REQUIRED WORK | If an entry holds a picture, leave that picture out. Give everything else again exactly.

RECORDS TO PROCESS |
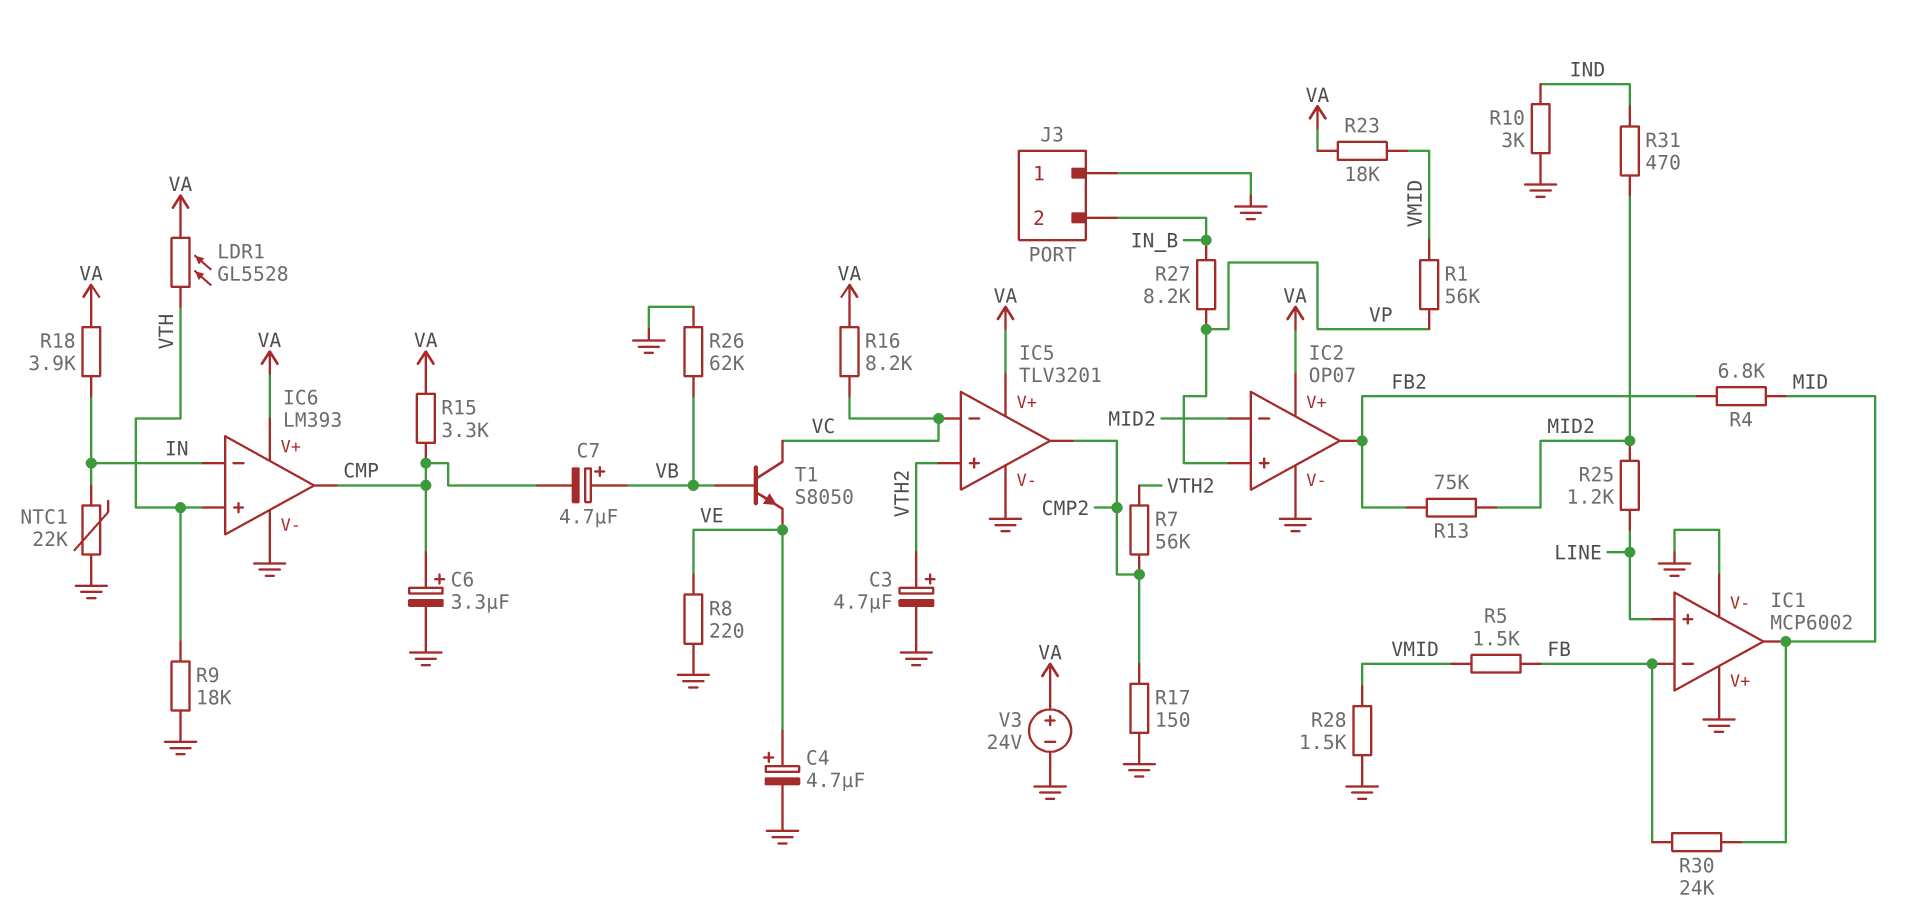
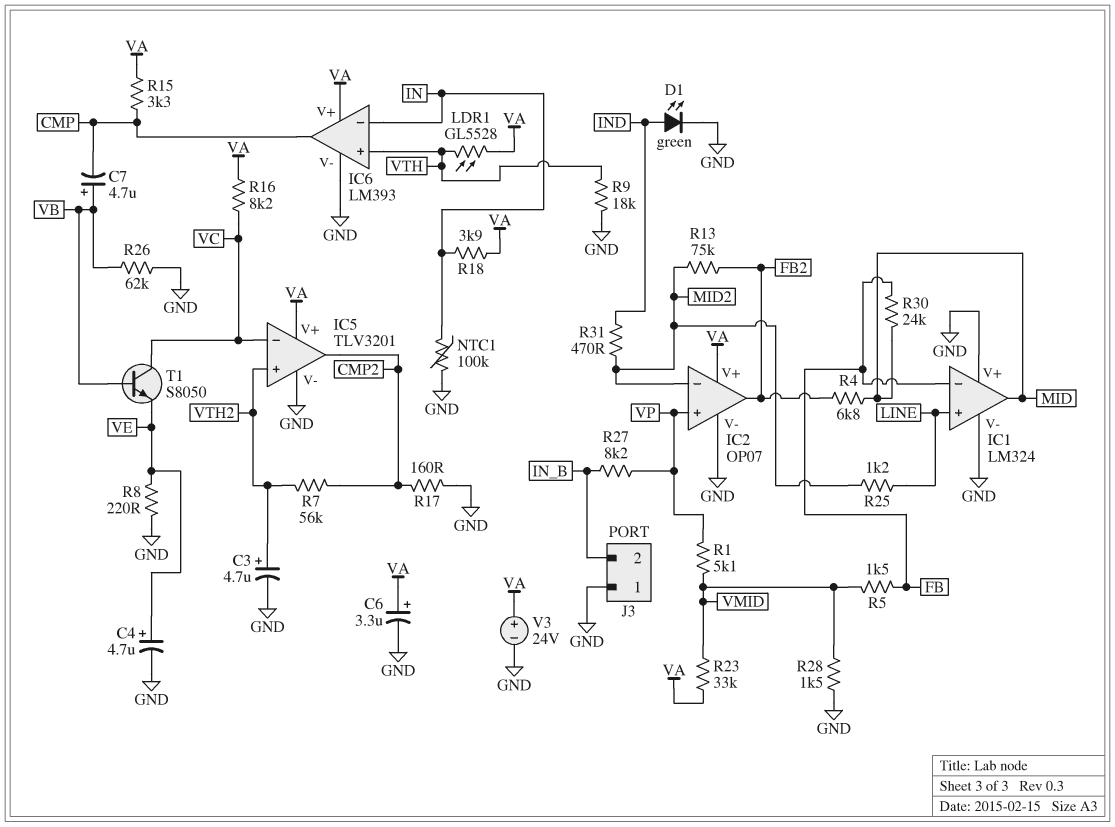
C6: 3.3uF (plus CMP, minus GND) -> 3.3uF (plus VA, minus GND)
D1: none -> LED green (A IND, K GND)
IC1: MCP6002 -> LM324
NTC1: 22k (GND, IN) -> 100k (GND, IN)
R1: 56k (VMID, VP) -> 5.1k (VMID, VP)
R10: 3k (GND, IND) -> none
R17: 150 (CMP2, GND) -> 160 (CMP2, GND)
R23: 18k (VA, VMID) -> 33k (VA, VMID)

ANSWER FOR THE TASK |
C6: 3.3uF (plus CMP, minus GND) -> 3.3uF (plus VA, minus GND)
D1: none -> LED green (A IND, K GND)
IC1: MCP6002 -> LM324
NTC1: 22k (GND, IN) -> 100k (GND, IN)
R1: 56k (VMID, VP) -> 5.1k (VMID, VP)
R10: 3k (GND, IND) -> none
R17: 150 (CMP2, GND) -> 160 (CMP2, GND)
R23: 18k (VA, VMID) -> 33k (VA, VMID)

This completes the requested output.